Top of Data for processing

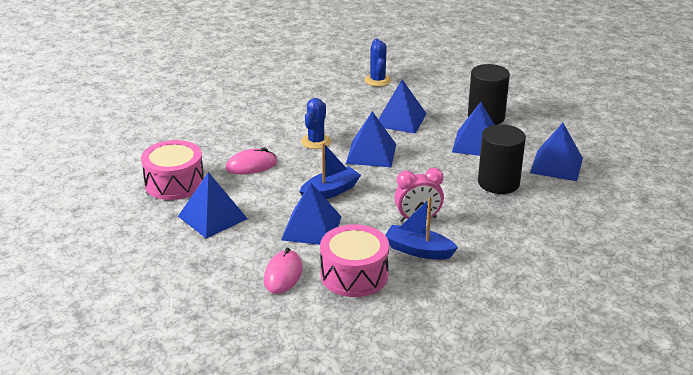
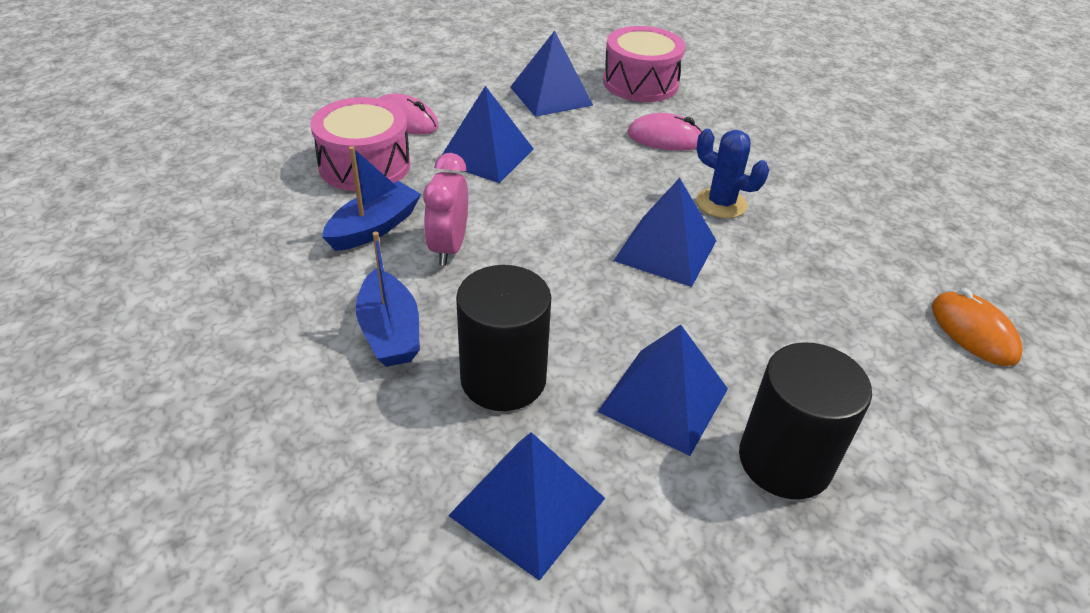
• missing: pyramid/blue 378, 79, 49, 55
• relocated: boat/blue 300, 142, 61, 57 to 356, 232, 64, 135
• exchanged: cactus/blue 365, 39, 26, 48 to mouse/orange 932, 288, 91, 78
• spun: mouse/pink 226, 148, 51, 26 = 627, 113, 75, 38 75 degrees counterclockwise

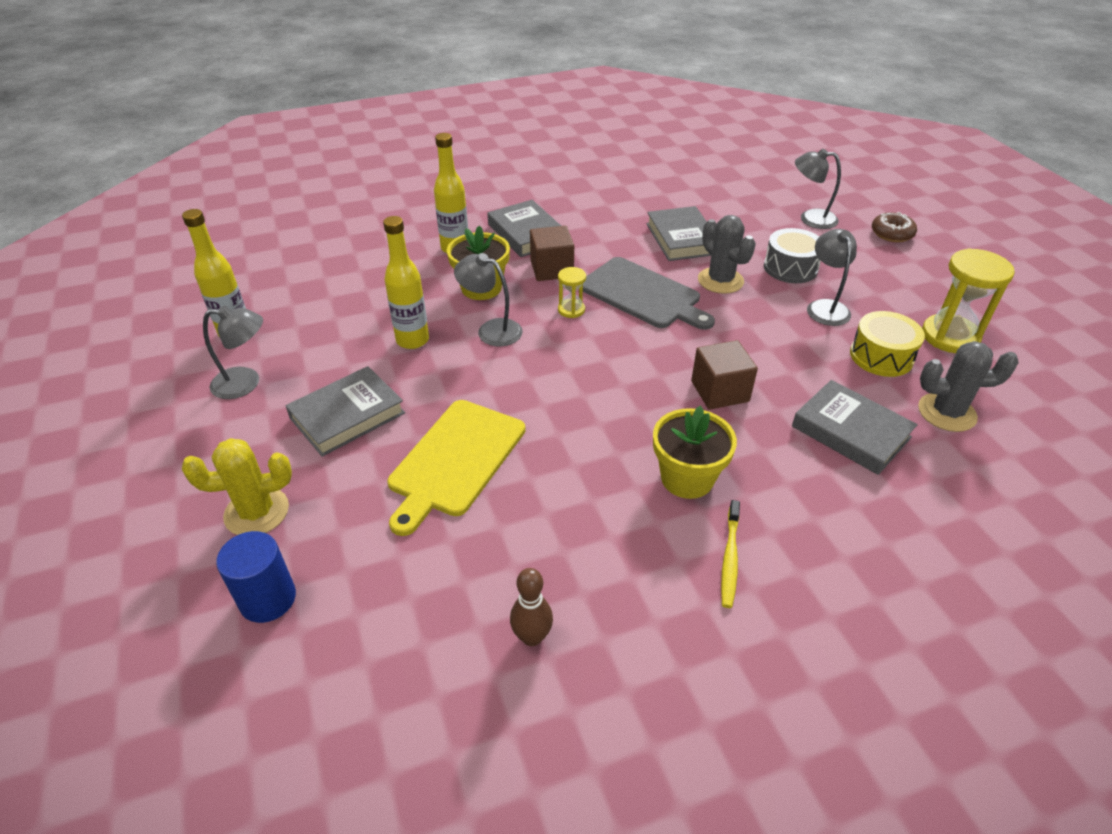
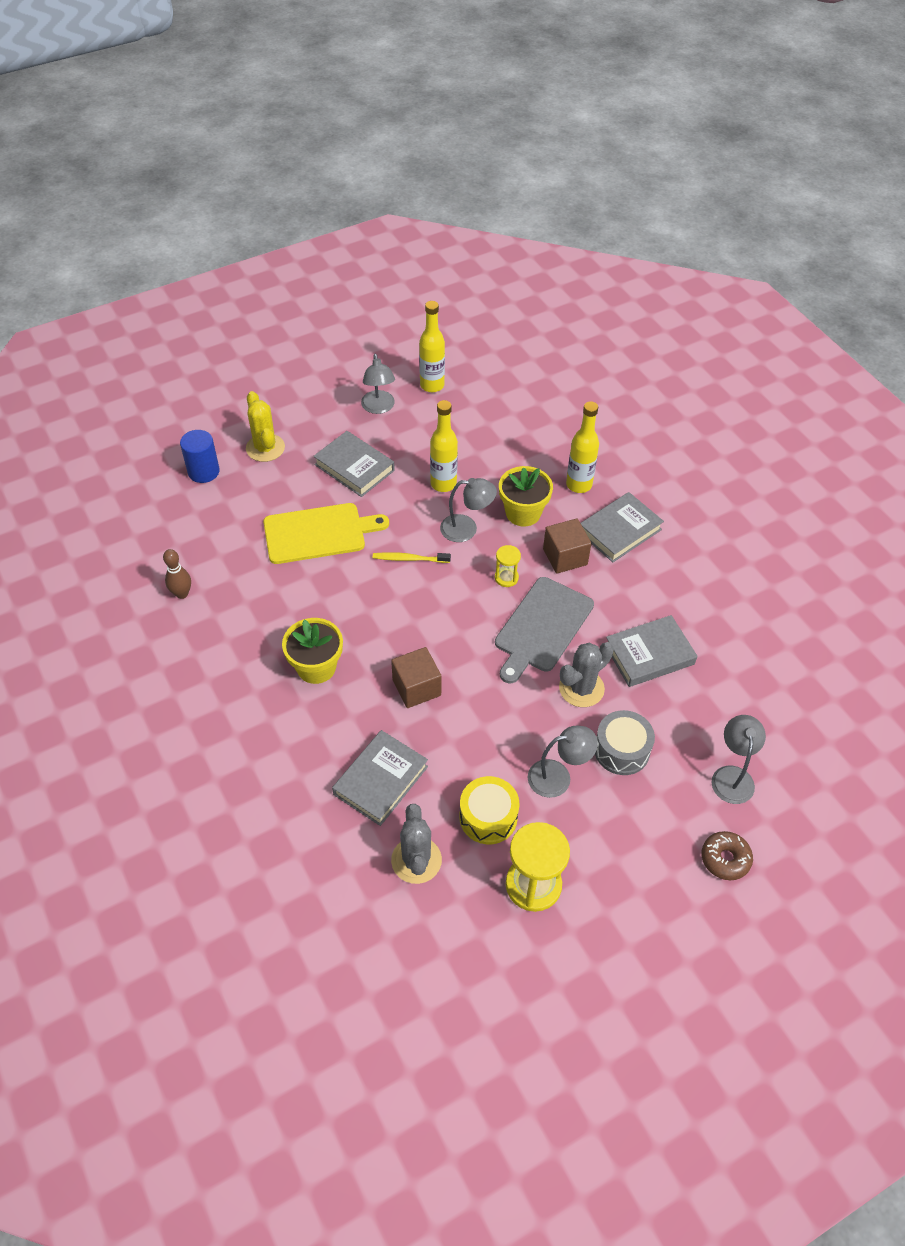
• relocated: toothbrush/yellow 721, 500, 19, 108 to 373, 552, 78, 11
• spun: cutting board/yellow 387, 400, 139, 136 = 263, 503, 126, 61 150 degrees clockwise
• spun: lamp/grey 454, 253, 69, 94 = 440, 478, 57, 64 75 degrees clockwise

Bottom of Data for processing

▶ [Exercise instructions]: Exactly repeat the data above; the pictures do not belong in your copy.

▶ [Answer]:
• missing: pyramid/blue 378, 79, 49, 55
• relocated: boat/blue 300, 142, 61, 57 to 356, 232, 64, 135
• exchanged: cactus/blue 365, 39, 26, 48 to mouse/orange 932, 288, 91, 78
• spun: mouse/pink 226, 148, 51, 26 = 627, 113, 75, 38 75 degrees counterclockwise

• relocated: toothbrush/yellow 721, 500, 19, 108 to 373, 552, 78, 11
• spun: cutting board/yellow 387, 400, 139, 136 = 263, 503, 126, 61 150 degrees clockwise
• spun: lamp/grey 454, 253, 69, 94 = 440, 478, 57, 64 75 degrees clockwise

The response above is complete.